SOURCE DATA:
--------------------------------

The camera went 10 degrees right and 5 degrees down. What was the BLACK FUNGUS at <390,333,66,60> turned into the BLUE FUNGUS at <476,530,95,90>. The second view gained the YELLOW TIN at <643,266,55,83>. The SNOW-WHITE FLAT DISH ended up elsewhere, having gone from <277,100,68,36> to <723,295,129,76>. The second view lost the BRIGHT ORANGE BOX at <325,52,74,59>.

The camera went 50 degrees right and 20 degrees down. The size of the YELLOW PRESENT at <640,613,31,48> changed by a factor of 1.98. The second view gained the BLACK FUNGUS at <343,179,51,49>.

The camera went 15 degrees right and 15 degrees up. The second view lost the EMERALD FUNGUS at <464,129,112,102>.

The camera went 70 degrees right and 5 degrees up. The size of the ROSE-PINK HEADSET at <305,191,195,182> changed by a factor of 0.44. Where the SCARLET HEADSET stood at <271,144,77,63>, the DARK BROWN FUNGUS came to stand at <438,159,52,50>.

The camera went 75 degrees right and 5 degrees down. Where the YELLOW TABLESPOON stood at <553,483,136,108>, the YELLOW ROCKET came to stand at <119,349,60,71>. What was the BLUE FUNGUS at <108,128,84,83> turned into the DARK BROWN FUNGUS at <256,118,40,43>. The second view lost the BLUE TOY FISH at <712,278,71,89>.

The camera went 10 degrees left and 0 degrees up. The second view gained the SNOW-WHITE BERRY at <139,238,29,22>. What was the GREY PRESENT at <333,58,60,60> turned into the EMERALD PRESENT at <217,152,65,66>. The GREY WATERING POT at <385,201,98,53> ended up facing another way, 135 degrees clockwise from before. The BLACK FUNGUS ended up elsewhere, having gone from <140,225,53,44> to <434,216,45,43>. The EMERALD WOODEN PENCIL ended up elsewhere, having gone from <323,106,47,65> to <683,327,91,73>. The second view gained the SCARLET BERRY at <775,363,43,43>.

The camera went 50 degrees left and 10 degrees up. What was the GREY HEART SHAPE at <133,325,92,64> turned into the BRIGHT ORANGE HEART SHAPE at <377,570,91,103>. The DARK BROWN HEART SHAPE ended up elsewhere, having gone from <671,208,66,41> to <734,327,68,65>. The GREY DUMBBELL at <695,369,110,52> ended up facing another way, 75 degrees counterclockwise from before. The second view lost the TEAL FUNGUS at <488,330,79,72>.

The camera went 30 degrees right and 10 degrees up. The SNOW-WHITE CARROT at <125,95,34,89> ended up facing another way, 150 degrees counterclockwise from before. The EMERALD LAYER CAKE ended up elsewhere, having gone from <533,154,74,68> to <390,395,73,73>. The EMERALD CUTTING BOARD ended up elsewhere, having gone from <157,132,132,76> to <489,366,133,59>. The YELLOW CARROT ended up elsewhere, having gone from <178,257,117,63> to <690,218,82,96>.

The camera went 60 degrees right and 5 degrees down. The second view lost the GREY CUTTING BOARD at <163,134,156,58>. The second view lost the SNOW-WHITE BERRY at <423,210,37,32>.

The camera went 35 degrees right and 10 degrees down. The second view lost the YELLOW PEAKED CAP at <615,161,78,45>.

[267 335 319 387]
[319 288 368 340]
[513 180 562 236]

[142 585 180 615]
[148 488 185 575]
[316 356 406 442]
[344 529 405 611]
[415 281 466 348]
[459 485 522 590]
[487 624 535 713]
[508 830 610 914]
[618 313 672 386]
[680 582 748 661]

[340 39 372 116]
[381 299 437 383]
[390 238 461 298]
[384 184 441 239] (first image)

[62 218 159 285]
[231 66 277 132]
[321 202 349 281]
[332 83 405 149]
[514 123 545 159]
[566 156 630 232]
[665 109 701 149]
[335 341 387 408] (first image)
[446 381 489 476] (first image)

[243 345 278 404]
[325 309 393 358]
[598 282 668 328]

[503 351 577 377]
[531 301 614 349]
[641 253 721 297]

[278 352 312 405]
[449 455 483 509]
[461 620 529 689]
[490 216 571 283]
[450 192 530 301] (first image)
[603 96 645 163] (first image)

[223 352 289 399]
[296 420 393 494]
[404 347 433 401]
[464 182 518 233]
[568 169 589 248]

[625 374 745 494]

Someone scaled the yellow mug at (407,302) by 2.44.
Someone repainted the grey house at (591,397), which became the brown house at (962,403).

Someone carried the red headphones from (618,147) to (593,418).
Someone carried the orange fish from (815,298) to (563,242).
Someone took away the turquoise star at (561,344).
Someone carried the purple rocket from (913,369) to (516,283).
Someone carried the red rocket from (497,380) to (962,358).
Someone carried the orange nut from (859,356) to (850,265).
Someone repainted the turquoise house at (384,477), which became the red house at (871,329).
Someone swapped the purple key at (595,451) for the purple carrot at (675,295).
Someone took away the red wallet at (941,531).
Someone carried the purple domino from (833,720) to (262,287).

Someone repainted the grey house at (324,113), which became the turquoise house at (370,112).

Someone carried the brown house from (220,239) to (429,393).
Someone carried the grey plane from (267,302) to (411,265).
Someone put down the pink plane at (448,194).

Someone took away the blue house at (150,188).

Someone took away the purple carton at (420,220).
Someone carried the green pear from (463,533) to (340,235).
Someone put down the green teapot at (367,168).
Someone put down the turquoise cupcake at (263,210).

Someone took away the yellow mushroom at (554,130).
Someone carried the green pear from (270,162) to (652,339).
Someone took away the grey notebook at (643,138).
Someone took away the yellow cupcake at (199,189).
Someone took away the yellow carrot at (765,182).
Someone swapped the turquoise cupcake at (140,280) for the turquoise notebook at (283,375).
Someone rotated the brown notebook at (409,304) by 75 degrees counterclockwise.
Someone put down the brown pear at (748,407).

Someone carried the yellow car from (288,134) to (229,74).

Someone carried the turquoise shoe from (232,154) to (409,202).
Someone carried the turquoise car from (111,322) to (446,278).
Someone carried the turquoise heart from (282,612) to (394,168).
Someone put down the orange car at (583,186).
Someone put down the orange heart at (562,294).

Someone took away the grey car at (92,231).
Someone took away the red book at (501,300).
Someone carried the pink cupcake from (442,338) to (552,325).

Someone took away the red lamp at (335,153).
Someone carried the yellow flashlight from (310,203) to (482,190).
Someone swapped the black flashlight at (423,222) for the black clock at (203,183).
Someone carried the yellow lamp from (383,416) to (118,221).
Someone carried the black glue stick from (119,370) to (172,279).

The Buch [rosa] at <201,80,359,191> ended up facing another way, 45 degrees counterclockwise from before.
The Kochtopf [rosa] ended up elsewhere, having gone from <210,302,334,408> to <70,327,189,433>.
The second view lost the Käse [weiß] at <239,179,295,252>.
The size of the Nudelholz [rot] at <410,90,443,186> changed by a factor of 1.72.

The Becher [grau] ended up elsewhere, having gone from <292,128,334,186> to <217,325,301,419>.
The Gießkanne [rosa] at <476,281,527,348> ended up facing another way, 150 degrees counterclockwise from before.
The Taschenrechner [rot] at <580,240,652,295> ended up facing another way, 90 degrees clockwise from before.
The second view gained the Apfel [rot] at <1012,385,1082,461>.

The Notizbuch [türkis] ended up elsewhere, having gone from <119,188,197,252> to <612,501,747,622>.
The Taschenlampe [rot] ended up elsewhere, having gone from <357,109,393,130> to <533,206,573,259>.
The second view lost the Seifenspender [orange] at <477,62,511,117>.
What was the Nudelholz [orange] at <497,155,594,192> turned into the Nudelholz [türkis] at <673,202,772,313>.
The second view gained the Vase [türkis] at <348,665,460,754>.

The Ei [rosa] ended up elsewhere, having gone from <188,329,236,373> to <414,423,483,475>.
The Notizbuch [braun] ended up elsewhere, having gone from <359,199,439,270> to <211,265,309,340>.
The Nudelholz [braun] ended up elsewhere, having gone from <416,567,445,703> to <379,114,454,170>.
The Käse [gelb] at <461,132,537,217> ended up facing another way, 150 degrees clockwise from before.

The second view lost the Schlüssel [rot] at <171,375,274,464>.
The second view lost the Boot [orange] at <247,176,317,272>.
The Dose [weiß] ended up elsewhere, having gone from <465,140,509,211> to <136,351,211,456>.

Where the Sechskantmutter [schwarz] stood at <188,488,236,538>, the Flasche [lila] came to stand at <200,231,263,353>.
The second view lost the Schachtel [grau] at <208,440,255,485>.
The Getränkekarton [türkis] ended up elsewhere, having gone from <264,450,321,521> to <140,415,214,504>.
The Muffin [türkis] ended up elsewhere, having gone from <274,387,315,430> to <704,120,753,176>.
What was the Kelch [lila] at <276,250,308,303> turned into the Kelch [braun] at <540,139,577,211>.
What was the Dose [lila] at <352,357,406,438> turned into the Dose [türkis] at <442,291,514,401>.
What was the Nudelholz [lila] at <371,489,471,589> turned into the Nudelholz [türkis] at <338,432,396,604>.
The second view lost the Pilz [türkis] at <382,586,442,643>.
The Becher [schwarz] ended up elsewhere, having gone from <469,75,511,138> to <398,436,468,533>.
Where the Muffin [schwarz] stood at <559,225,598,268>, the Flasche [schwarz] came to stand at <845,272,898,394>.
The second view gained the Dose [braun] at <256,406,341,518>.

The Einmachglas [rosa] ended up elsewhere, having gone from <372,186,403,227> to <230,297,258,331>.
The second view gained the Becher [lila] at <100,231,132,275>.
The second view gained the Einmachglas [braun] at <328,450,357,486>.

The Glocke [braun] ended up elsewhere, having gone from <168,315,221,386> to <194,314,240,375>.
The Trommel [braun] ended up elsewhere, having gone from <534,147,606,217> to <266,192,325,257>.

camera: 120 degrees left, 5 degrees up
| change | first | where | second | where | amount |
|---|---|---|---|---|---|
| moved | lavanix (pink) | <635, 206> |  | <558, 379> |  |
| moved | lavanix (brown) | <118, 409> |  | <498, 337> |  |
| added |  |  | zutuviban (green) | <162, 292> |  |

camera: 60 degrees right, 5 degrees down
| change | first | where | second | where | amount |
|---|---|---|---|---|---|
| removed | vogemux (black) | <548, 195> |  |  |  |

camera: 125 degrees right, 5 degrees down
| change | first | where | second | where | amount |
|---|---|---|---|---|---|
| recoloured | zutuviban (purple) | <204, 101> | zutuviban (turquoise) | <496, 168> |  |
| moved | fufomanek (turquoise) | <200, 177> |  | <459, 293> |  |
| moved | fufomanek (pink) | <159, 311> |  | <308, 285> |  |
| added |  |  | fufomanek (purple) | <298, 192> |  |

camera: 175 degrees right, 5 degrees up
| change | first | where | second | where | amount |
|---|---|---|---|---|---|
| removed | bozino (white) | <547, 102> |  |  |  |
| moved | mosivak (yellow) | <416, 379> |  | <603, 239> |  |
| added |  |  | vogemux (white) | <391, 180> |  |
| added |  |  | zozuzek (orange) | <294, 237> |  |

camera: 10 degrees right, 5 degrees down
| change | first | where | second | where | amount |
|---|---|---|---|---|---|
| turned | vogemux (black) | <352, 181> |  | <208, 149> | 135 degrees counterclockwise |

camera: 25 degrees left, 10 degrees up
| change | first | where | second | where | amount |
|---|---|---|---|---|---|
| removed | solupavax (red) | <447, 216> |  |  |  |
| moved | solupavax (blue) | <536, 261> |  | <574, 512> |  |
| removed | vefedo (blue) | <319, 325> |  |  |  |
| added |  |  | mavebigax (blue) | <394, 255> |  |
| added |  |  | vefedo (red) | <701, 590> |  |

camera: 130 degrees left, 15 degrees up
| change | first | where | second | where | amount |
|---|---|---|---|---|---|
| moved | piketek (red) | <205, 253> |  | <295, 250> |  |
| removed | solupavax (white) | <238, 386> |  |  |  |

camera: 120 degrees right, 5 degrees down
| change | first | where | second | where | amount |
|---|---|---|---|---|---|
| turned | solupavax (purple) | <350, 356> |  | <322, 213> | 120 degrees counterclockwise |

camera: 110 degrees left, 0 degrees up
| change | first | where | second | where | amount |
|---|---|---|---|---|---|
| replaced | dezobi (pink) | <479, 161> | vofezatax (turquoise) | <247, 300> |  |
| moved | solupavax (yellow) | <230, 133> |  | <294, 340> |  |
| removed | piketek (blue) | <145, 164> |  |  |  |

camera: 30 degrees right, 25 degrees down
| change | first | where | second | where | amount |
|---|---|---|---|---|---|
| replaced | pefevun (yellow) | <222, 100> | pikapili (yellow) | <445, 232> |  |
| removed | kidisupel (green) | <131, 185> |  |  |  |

--------------------------------

BRIEF:
Check each line above for the word "lavanix", and copy the lines where it appears.

EXPECTED ANSWER:
| moved | lavanix (pink) | <635, 206> |  | <558, 379> |  |
| moved | lavanix (brown) | <118, 409> |  | <498, 337> |  |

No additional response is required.